▶ _SOURCE MATERIAL_:
---------------

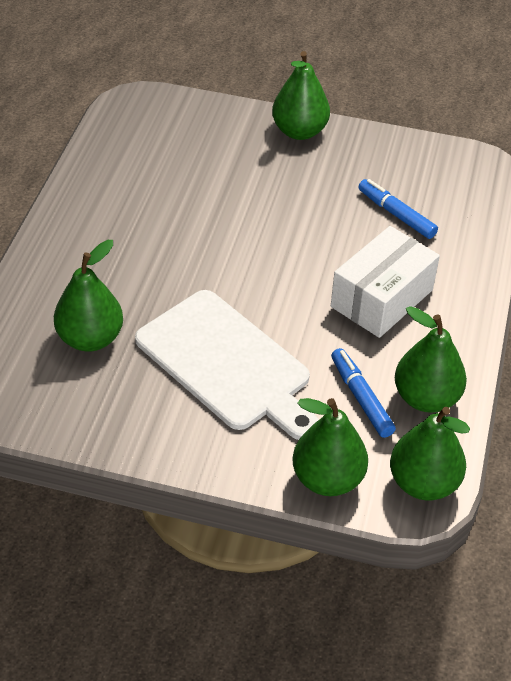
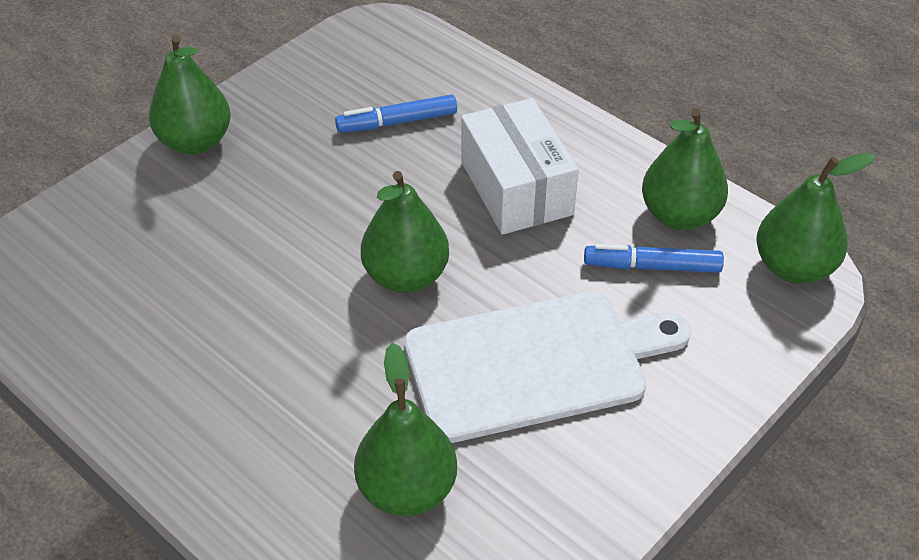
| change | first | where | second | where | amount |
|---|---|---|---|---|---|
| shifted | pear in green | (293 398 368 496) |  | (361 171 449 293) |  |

---------------

▶ _THE PROBLEM_: Your response must consist of the material above, reproduced word for word, with the images omitted.

▶ _EXERCISE RESULT_:
| change | first | where | second | where | amount |
|---|---|---|---|---|---|
| shifted | pear in green | (293 398 368 496) |  | (361 171 449 293) |  |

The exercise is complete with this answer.